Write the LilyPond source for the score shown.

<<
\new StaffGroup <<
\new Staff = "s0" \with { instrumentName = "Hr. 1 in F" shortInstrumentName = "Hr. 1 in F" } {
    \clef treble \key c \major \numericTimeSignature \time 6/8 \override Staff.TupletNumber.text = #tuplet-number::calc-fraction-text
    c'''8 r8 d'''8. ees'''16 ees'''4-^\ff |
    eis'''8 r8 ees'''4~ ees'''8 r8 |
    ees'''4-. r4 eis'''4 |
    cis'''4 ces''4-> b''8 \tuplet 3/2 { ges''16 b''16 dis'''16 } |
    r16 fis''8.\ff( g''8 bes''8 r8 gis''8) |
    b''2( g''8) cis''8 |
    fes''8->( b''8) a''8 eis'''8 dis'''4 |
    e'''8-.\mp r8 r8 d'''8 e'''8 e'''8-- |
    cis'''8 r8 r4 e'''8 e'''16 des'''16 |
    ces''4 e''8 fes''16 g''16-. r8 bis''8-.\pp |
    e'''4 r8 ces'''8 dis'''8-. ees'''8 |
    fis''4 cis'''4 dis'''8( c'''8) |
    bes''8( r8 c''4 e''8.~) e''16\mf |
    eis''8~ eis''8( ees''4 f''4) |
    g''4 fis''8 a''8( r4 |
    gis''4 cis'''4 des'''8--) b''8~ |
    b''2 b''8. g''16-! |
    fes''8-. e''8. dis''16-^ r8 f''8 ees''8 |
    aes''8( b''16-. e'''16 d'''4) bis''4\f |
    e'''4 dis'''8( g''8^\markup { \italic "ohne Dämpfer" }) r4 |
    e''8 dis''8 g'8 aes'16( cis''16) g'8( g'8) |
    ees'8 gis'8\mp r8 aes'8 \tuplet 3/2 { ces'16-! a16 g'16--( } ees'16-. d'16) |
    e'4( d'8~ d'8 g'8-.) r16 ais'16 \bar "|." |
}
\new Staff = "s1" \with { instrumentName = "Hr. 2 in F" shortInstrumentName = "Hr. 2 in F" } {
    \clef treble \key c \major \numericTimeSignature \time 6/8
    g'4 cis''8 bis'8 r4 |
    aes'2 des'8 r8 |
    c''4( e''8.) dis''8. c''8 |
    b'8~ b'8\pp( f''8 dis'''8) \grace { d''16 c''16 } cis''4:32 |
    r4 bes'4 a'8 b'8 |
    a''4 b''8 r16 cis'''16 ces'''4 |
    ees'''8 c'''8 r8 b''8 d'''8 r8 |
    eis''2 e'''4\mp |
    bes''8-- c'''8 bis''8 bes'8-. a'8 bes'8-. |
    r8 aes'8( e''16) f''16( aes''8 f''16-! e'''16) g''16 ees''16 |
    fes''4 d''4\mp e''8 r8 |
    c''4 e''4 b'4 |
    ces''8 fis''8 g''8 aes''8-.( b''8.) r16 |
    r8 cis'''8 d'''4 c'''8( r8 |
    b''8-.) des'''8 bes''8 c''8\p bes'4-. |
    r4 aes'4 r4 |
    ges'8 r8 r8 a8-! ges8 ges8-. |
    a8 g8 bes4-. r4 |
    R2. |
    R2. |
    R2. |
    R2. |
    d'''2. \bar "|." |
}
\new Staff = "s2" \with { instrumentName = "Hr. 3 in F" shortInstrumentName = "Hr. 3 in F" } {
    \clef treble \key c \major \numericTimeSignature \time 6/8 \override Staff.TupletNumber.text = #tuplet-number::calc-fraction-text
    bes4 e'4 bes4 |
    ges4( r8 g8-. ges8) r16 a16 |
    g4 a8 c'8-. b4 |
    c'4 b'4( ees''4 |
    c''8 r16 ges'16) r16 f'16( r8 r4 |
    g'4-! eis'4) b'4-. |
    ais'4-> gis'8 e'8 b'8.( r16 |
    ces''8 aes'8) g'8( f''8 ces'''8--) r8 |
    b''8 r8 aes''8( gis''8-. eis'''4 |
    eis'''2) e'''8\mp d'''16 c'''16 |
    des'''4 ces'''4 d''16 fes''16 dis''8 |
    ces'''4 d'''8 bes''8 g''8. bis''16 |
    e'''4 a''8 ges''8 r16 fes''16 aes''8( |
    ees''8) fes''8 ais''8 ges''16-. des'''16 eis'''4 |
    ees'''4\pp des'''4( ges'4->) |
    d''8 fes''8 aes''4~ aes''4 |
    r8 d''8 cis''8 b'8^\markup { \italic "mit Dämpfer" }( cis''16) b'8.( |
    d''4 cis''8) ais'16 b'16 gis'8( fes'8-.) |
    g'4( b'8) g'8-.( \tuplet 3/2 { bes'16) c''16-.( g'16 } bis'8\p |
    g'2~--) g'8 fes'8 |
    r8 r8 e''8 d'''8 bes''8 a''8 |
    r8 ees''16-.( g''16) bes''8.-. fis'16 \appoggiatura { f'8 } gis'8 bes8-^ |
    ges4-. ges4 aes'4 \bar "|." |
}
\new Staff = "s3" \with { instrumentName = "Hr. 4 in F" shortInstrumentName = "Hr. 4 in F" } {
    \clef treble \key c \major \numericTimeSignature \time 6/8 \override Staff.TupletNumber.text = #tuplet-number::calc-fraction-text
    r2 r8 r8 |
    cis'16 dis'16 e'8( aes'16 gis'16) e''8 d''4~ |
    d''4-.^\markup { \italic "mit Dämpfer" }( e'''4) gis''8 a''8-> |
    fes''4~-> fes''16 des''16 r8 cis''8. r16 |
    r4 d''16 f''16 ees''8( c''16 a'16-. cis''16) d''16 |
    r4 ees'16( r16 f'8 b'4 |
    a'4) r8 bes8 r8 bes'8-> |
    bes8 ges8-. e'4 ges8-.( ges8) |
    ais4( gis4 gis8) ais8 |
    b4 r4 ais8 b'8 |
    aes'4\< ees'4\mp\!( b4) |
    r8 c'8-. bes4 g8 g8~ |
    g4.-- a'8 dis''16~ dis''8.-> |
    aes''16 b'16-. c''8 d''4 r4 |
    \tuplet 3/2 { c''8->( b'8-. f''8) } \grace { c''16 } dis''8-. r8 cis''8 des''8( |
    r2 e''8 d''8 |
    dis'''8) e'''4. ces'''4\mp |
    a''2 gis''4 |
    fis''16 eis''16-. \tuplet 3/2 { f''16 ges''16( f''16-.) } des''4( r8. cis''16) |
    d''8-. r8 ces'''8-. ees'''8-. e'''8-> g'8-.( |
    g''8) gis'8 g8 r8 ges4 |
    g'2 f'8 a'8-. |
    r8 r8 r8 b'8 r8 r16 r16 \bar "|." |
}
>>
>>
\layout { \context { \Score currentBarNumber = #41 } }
● ● ● ● ●
> _What the exercise asks_: Count the lines in the entries above that contain the string "italic", treating uppercase and lowercase letters as distinct. Give only the number.

> _Solution to this problem_: 3